:: Collected data ::

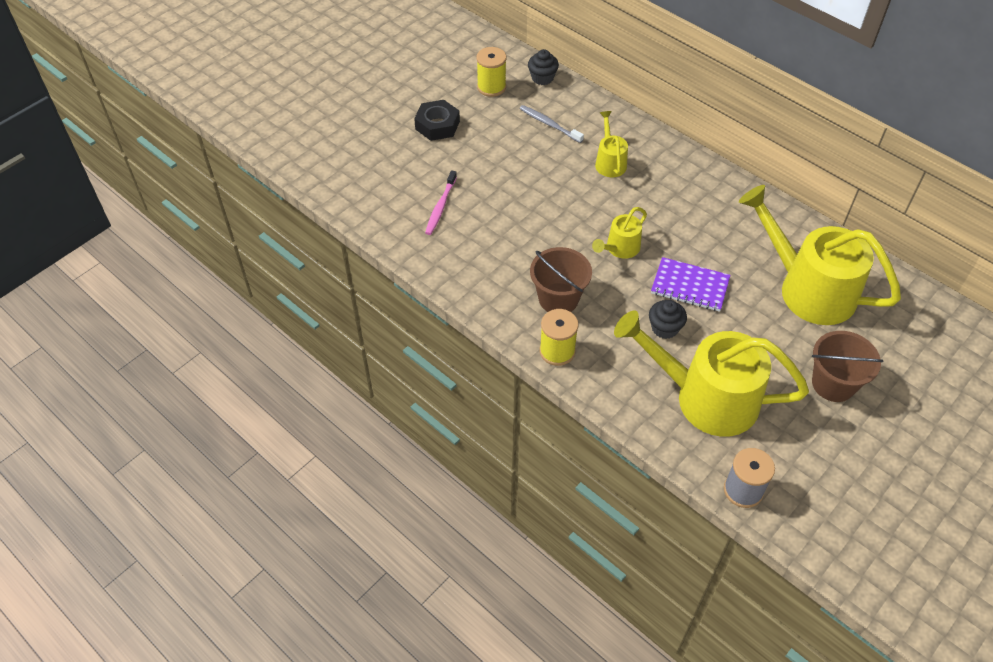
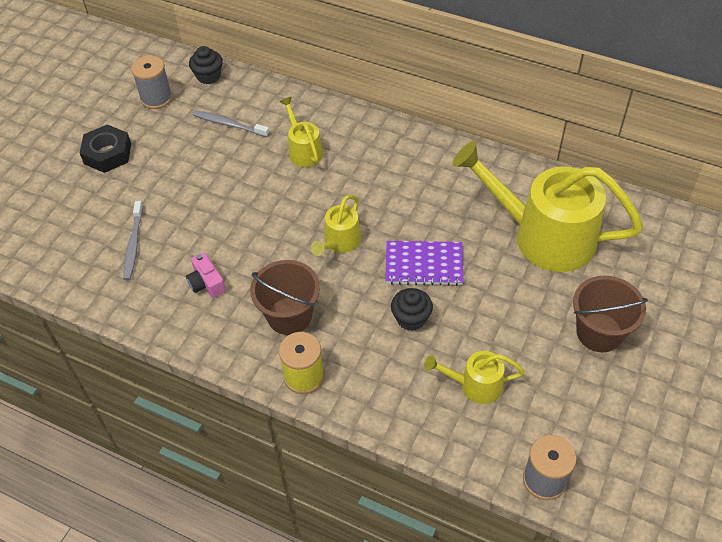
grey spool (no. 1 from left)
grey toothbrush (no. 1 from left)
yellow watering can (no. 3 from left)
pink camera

:::

◆ **Activity**:
Your answer should set down the listing verbatim and leave out its images.

◆ **Response to the task**:
grey spool (no. 1 from left)
grey toothbrush (no. 1 from left)
yellow watering can (no. 3 from left)
pink camera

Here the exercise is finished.